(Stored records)
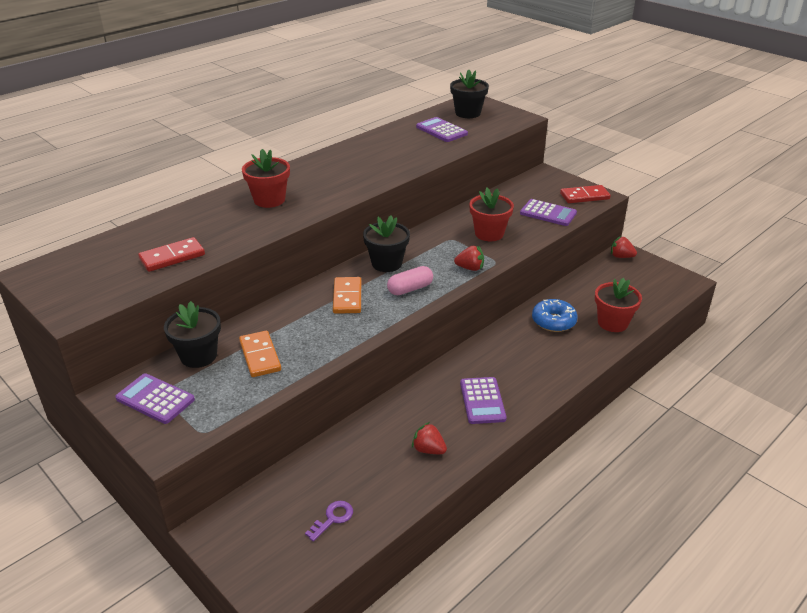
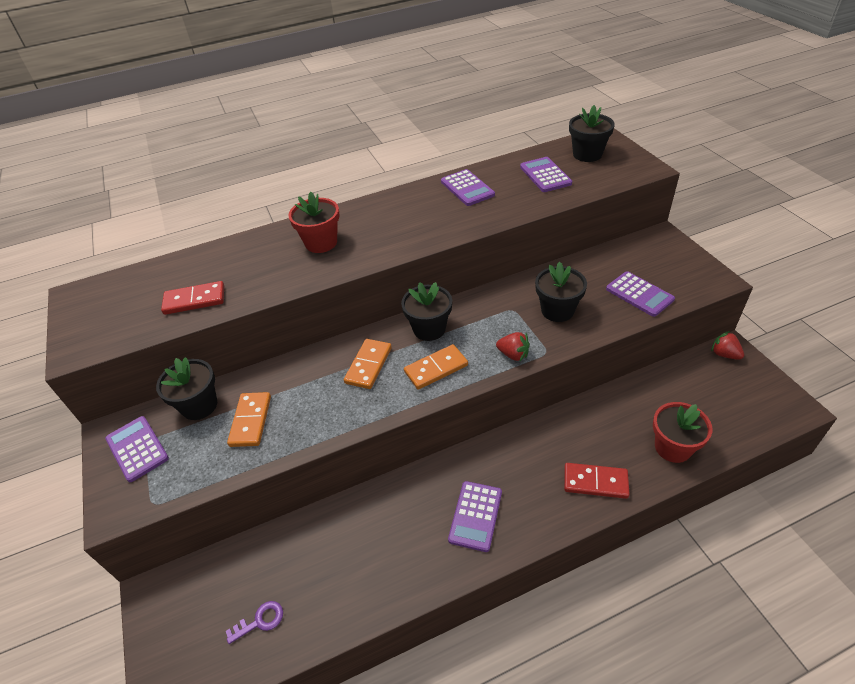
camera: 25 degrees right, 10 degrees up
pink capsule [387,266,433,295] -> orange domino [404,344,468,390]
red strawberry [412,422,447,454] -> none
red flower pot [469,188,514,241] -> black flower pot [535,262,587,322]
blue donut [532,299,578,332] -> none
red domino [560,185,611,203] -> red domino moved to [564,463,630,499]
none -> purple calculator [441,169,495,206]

WORK REQUEST —
No line before the one containing "blue donut [532,299,578,332] -> none" belongs in the answer; give again exactly that line and all lines after it through the end of the data.

REPLY TO THE TASK —
blue donut [532,299,578,332] -> none
red domino [560,185,611,203] -> red domino moved to [564,463,630,499]
none -> purple calculator [441,169,495,206]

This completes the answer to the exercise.